* **PROBLEM TO WORK ON**:
Extract the lines that begin at the one containing "Output the (x, y)" and stop after the one containing "Copperdale (186, 93)", copying them word for word.

* **SUPPLIED MATERIAL**:
━━━━━━━━━━━━━━━━━━━━

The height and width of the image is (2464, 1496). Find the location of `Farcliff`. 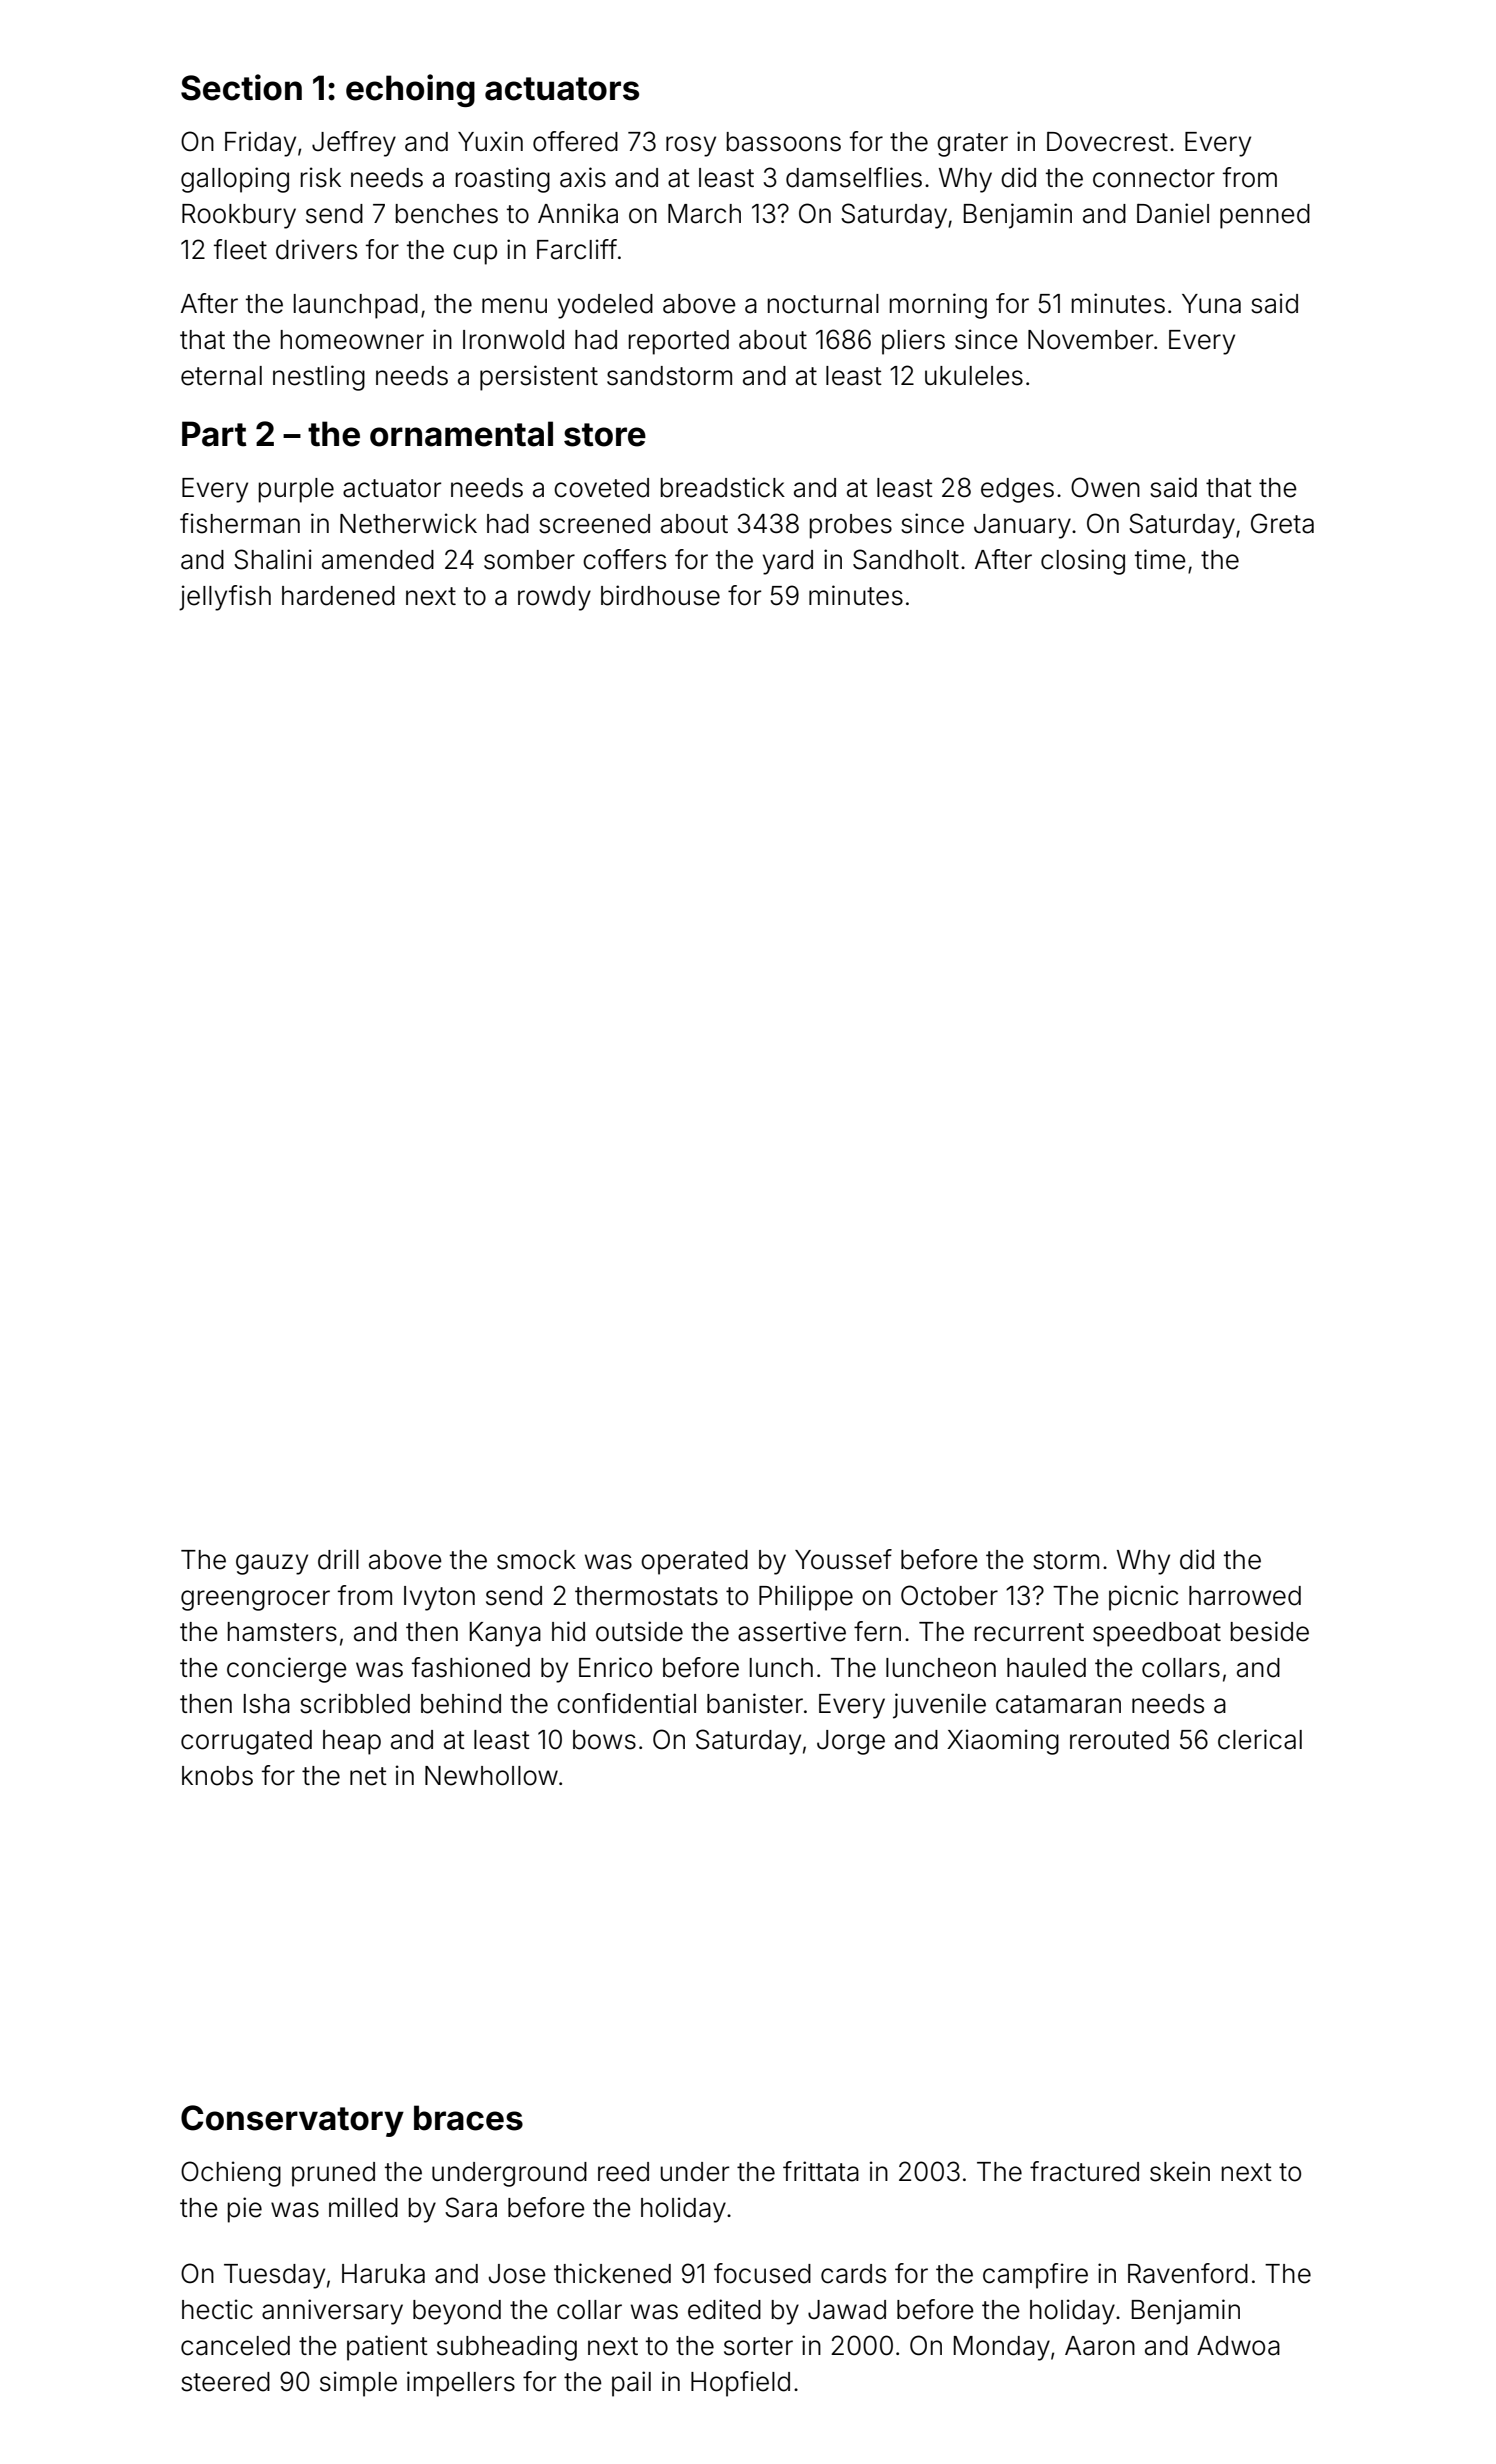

━━━━━━━━━━━━━━━━━━━━

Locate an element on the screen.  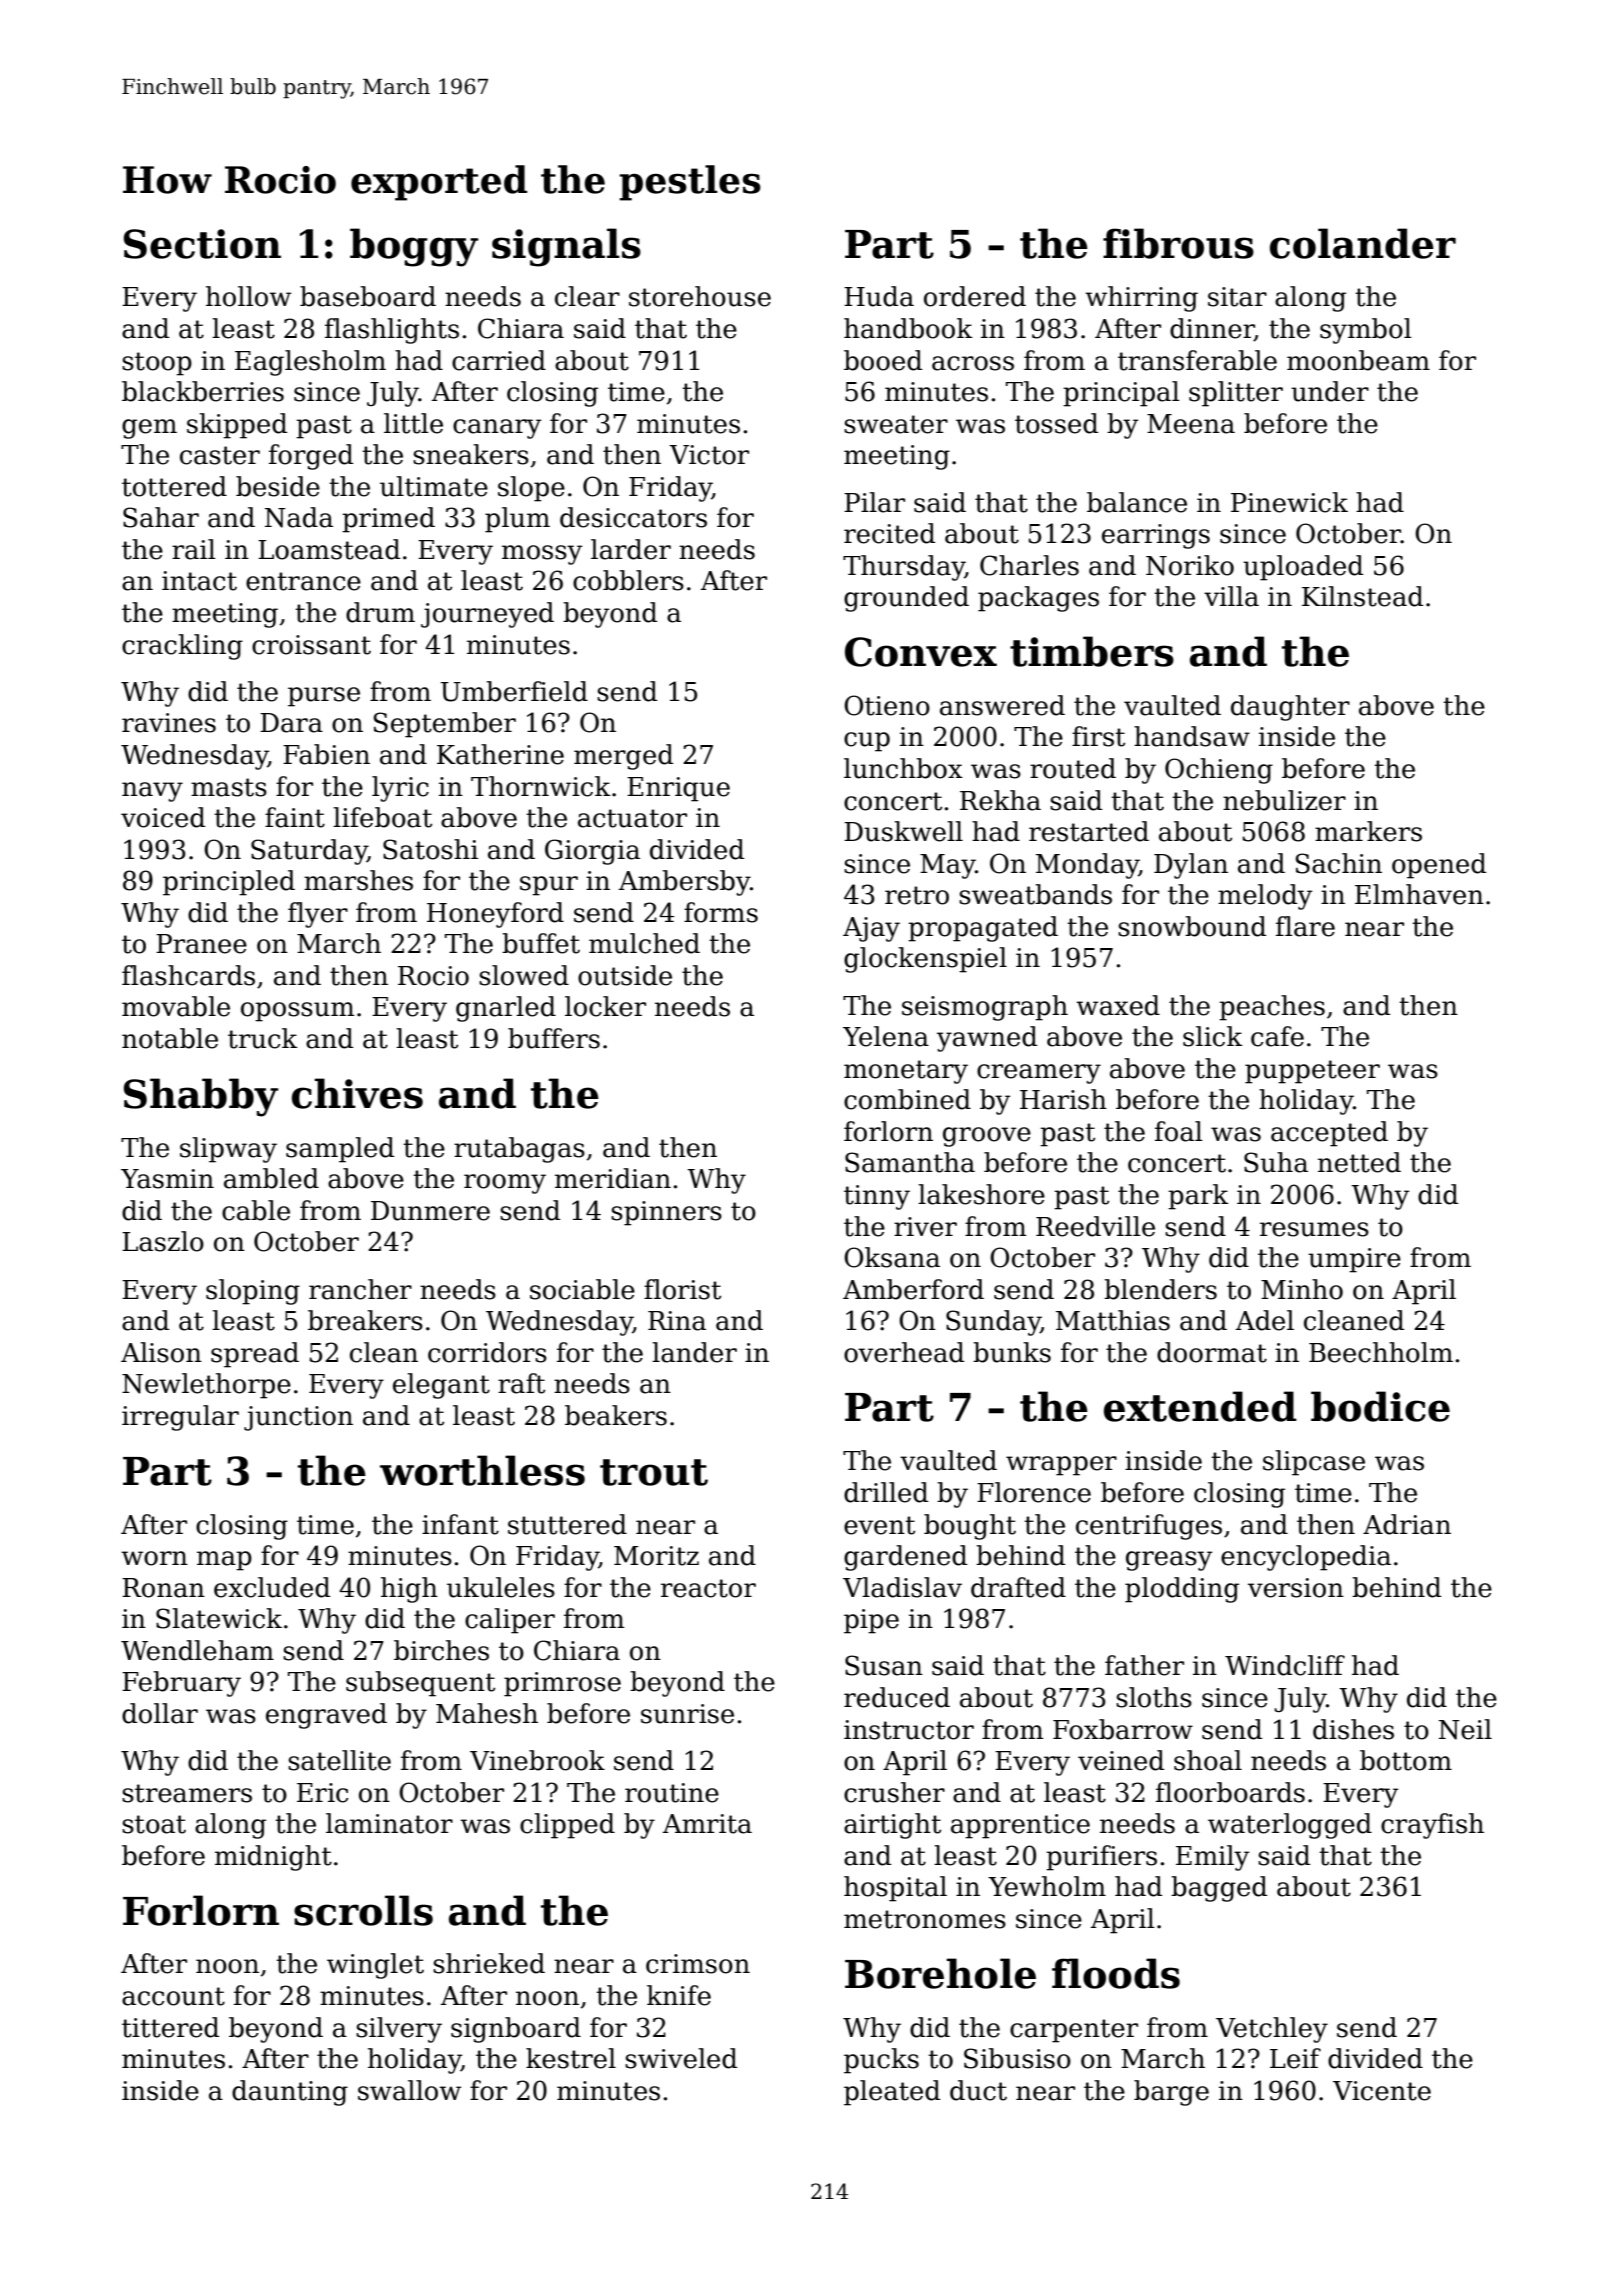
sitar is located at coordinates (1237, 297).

━━━━━━━━━━━━━━━━━━━━

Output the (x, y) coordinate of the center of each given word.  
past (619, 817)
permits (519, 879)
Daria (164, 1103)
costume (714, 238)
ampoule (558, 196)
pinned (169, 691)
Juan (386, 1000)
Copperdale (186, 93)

━━━━━━━━━━━━━━━━━━━━

* **SOLUTION FOR THIS PROBLEM**:
Output the (x, y) coordinate of the center of each given word.  
past (619, 817)
permits (519, 879)
Daria (164, 1103)
costume (714, 238)
ampoule (558, 196)
pinned (169, 691)
Juan (386, 1000)
Copperdale (186, 93)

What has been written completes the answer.